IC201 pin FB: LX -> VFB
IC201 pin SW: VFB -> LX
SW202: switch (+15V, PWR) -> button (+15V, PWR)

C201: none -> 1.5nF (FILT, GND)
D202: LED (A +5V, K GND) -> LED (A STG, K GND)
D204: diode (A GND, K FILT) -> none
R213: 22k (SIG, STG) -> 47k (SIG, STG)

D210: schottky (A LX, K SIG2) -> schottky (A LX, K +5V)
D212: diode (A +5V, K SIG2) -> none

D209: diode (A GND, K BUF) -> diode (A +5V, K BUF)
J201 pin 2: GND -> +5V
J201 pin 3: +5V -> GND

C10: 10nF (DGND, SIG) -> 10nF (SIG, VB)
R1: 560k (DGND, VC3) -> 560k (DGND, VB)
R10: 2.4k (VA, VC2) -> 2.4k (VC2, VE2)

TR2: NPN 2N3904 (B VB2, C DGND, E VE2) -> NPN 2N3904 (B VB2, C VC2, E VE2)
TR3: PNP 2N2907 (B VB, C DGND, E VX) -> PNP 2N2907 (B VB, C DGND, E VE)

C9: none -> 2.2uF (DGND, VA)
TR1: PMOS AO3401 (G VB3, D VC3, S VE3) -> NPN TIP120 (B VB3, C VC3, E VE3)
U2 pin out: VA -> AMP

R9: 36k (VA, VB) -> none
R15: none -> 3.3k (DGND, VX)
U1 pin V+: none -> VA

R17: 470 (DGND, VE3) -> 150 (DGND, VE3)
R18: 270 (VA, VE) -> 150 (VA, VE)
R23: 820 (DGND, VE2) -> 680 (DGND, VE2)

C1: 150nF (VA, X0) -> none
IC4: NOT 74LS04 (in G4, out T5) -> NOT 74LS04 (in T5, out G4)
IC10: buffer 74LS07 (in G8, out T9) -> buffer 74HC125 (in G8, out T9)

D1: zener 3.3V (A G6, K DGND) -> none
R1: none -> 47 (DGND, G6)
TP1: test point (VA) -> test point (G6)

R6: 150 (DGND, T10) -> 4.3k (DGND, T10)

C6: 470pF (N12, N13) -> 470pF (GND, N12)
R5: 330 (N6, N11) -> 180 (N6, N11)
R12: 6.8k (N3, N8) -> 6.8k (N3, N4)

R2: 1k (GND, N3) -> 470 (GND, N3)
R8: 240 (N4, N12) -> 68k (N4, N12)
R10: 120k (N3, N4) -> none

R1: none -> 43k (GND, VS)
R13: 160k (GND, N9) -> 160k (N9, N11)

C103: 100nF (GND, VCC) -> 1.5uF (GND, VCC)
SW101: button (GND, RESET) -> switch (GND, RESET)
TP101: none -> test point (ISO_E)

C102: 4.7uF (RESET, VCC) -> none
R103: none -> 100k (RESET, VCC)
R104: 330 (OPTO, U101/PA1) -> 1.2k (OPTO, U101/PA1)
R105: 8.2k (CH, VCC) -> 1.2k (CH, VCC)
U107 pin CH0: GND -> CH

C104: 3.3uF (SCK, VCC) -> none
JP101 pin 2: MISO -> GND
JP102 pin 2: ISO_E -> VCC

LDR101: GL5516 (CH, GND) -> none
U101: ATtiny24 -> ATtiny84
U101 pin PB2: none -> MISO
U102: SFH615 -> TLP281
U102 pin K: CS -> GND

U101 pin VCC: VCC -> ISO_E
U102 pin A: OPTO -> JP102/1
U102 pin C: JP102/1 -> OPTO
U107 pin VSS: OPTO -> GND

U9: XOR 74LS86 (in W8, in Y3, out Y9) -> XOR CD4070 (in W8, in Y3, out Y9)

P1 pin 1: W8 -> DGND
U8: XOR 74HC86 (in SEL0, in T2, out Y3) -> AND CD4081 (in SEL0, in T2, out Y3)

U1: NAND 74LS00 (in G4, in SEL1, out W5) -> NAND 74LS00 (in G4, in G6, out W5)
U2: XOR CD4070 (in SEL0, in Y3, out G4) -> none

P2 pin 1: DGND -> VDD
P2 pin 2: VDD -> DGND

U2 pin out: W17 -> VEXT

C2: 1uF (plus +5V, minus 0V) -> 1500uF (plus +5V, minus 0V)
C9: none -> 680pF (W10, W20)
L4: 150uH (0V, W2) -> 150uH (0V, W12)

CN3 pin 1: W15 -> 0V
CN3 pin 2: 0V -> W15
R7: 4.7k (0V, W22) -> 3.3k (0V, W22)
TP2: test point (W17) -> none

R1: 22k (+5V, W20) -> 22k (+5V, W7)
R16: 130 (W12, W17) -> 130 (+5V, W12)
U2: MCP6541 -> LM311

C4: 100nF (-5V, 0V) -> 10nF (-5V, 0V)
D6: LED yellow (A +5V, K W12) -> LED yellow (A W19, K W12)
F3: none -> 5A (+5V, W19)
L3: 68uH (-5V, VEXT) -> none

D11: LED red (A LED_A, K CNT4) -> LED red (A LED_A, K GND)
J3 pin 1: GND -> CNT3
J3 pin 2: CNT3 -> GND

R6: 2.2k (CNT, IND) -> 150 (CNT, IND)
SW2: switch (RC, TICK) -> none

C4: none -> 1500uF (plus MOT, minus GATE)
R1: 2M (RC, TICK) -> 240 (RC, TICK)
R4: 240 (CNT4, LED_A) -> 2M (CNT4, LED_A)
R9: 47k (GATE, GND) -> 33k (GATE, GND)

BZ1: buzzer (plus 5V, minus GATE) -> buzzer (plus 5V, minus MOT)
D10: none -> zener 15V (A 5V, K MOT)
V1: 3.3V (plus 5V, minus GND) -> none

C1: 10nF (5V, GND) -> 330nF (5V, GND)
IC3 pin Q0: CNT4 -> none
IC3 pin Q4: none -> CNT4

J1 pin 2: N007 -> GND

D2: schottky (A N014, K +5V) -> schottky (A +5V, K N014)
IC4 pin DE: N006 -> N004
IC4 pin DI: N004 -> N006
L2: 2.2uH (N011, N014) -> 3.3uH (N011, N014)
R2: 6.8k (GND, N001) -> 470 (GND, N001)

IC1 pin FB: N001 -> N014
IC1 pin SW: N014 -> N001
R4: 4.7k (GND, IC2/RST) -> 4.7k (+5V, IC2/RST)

→ Exercise objective
Repeat the entire listing above, keeping every line exactly the same.

→ Response box
IC201 pin FB: LX -> VFB
IC201 pin SW: VFB -> LX
SW202: switch (+15V, PWR) -> button (+15V, PWR)

C201: none -> 1.5nF (FILT, GND)
D202: LED (A +5V, K GND) -> LED (A STG, K GND)
D204: diode (A GND, K FILT) -> none
R213: 22k (SIG, STG) -> 47k (SIG, STG)

D210: schottky (A LX, K SIG2) -> schottky (A LX, K +5V)
D212: diode (A +5V, K SIG2) -> none

D209: diode (A GND, K BUF) -> diode (A +5V, K BUF)
J201 pin 2: GND -> +5V
J201 pin 3: +5V -> GND

C10: 10nF (DGND, SIG) -> 10nF (SIG, VB)
R1: 560k (DGND, VC3) -> 560k (DGND, VB)
R10: 2.4k (VA, VC2) -> 2.4k (VC2, VE2)

TR2: NPN 2N3904 (B VB2, C DGND, E VE2) -> NPN 2N3904 (B VB2, C VC2, E VE2)
TR3: PNP 2N2907 (B VB, C DGND, E VX) -> PNP 2N2907 (B VB, C DGND, E VE)

C9: none -> 2.2uF (DGND, VA)
TR1: PMOS AO3401 (G VB3, D VC3, S VE3) -> NPN TIP120 (B VB3, C VC3, E VE3)
U2 pin out: VA -> AMP

R9: 36k (VA, VB) -> none
R15: none -> 3.3k (DGND, VX)
U1 pin V+: none -> VA

R17: 470 (DGND, VE3) -> 150 (DGND, VE3)
R18: 270 (VA, VE) -> 150 (VA, VE)
R23: 820 (DGND, VE2) -> 680 (DGND, VE2)

C1: 150nF (VA, X0) -> none
IC4: NOT 74LS04 (in G4, out T5) -> NOT 74LS04 (in T5, out G4)
IC10: buffer 74LS07 (in G8, out T9) -> buffer 74HC125 (in G8, out T9)

D1: zener 3.3V (A G6, K DGND) -> none
R1: none -> 47 (DGND, G6)
TP1: test point (VA) -> test point (G6)

R6: 150 (DGND, T10) -> 4.3k (DGND, T10)

C6: 470pF (N12, N13) -> 470pF (GND, N12)
R5: 330 (N6, N11) -> 180 (N6, N11)
R12: 6.8k (N3, N8) -> 6.8k (N3, N4)

R2: 1k (GND, N3) -> 470 (GND, N3)
R8: 240 (N4, N12) -> 68k (N4, N12)
R10: 120k (N3, N4) -> none

R1: none -> 43k (GND, VS)
R13: 160k (GND, N9) -> 160k (N9, N11)

C103: 100nF (GND, VCC) -> 1.5uF (GND, VCC)
SW101: button (GND, RESET) -> switch (GND, RESET)
TP101: none -> test point (ISO_E)

C102: 4.7uF (RESET, VCC) -> none
R103: none -> 100k (RESET, VCC)
R104: 330 (OPTO, U101/PA1) -> 1.2k (OPTO, U101/PA1)
R105: 8.2k (CH, VCC) -> 1.2k (CH, VCC)
U107 pin CH0: GND -> CH

C104: 3.3uF (SCK, VCC) -> none
JP101 pin 2: MISO -> GND
JP102 pin 2: ISO_E -> VCC

LDR101: GL5516 (CH, GND) -> none
U101: ATtiny24 -> ATtiny84
U101 pin PB2: none -> MISO
U102: SFH615 -> TLP281
U102 pin K: CS -> GND

U101 pin VCC: VCC -> ISO_E
U102 pin A: OPTO -> JP102/1
U102 pin C: JP102/1 -> OPTO
U107 pin VSS: OPTO -> GND

U9: XOR 74LS86 (in W8, in Y3, out Y9) -> XOR CD4070 (in W8, in Y3, out Y9)

P1 pin 1: W8 -> DGND
U8: XOR 74HC86 (in SEL0, in T2, out Y3) -> AND CD4081 (in SEL0, in T2, out Y3)

U1: NAND 74LS00 (in G4, in SEL1, out W5) -> NAND 74LS00 (in G4, in G6, out W5)
U2: XOR CD4070 (in SEL0, in Y3, out G4) -> none

P2 pin 1: DGND -> VDD
P2 pin 2: VDD -> DGND

U2 pin out: W17 -> VEXT

C2: 1uF (plus +5V, minus 0V) -> 1500uF (plus +5V, minus 0V)
C9: none -> 680pF (W10, W20)
L4: 150uH (0V, W2) -> 150uH (0V, W12)

CN3 pin 1: W15 -> 0V
CN3 pin 2: 0V -> W15
R7: 4.7k (0V, W22) -> 3.3k (0V, W22)
TP2: test point (W17) -> none

R1: 22k (+5V, W20) -> 22k (+5V, W7)
R16: 130 (W12, W17) -> 130 (+5V, W12)
U2: MCP6541 -> LM311

C4: 100nF (-5V, 0V) -> 10nF (-5V, 0V)
D6: LED yellow (A +5V, K W12) -> LED yellow (A W19, K W12)
F3: none -> 5A (+5V, W19)
L3: 68uH (-5V, VEXT) -> none

D11: LED red (A LED_A, K CNT4) -> LED red (A LED_A, K GND)
J3 pin 1: GND -> CNT3
J3 pin 2: CNT3 -> GND

R6: 2.2k (CNT, IND) -> 150 (CNT, IND)
SW2: switch (RC, TICK) -> none

C4: none -> 1500uF (plus MOT, minus GATE)
R1: 2M (RC, TICK) -> 240 (RC, TICK)
R4: 240 (CNT4, LED_A) -> 2M (CNT4, LED_A)
R9: 47k (GATE, GND) -> 33k (GATE, GND)

BZ1: buzzer (plus 5V, minus GATE) -> buzzer (plus 5V, minus MOT)
D10: none -> zener 15V (A 5V, K MOT)
V1: 3.3V (plus 5V, minus GND) -> none

C1: 10nF (5V, GND) -> 330nF (5V, GND)
IC3 pin Q0: CNT4 -> none
IC3 pin Q4: none -> CNT4

J1 pin 2: N007 -> GND

D2: schottky (A N014, K +5V) -> schottky (A +5V, K N014)
IC4 pin DE: N006 -> N004
IC4 pin DI: N004 -> N006
L2: 2.2uH (N011, N014) -> 3.3uH (N011, N014)
R2: 6.8k (GND, N001) -> 470 (GND, N001)

IC1 pin FB: N001 -> N014
IC1 pin SW: N014 -> N001
R4: 4.7k (GND, IC2/RST) -> 4.7k (+5V, IC2/RST)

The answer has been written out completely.